> _EXERCISE_:
Retype, exactly and completely, the listing that comes next, skipping its images.

> _PROVIDED INFORMATION_:
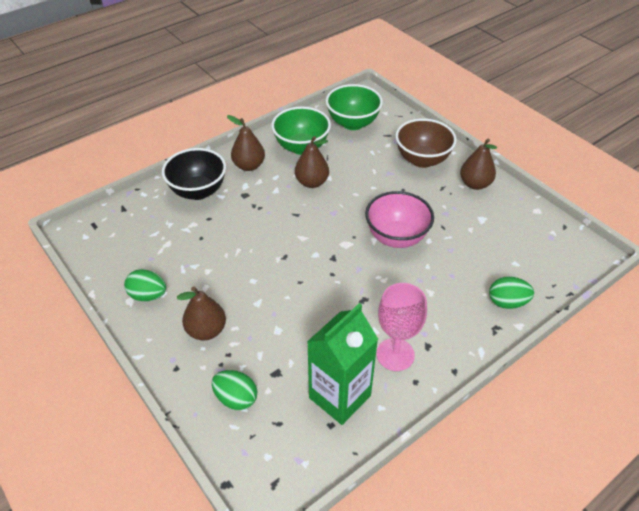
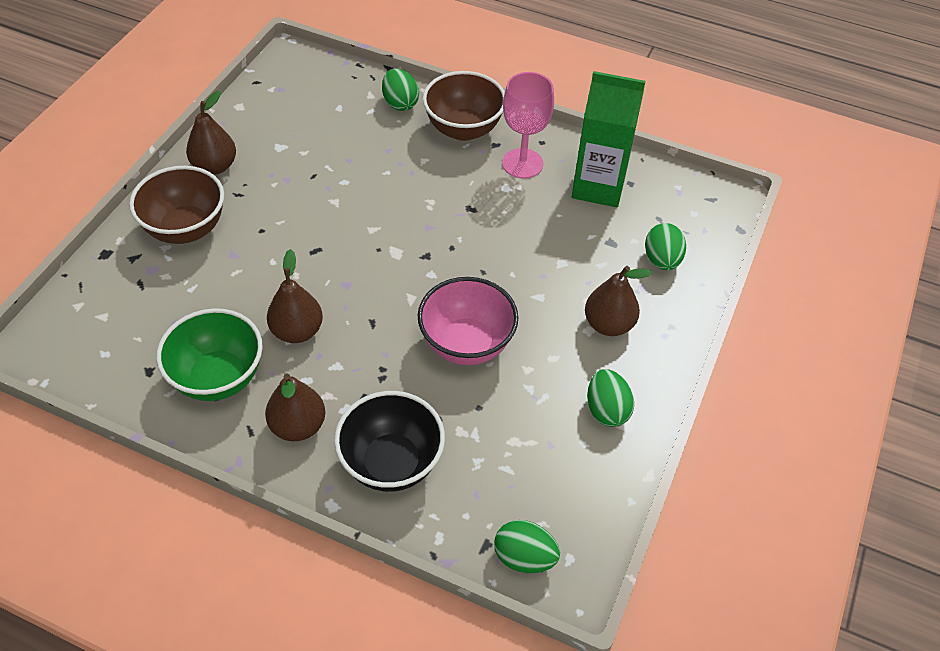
camera: 120 degrees left, 5 degrees up
(103, 220) = (524, 557): none -> green egg
(353, 123) = (125, 336): green bowl -> none
(396, 237) = (356, 210): pink bowl -> pink bowl (466, 344)
(456, 332) = (463, 129): none -> brown bowl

> _ANSWER_:
camera: 120 degrees left, 5 degrees up
(103, 220) = (524, 557): none -> green egg
(353, 123) = (125, 336): green bowl -> none
(396, 237) = (356, 210): pink bowl -> pink bowl (466, 344)
(456, 332) = (463, 129): none -> brown bowl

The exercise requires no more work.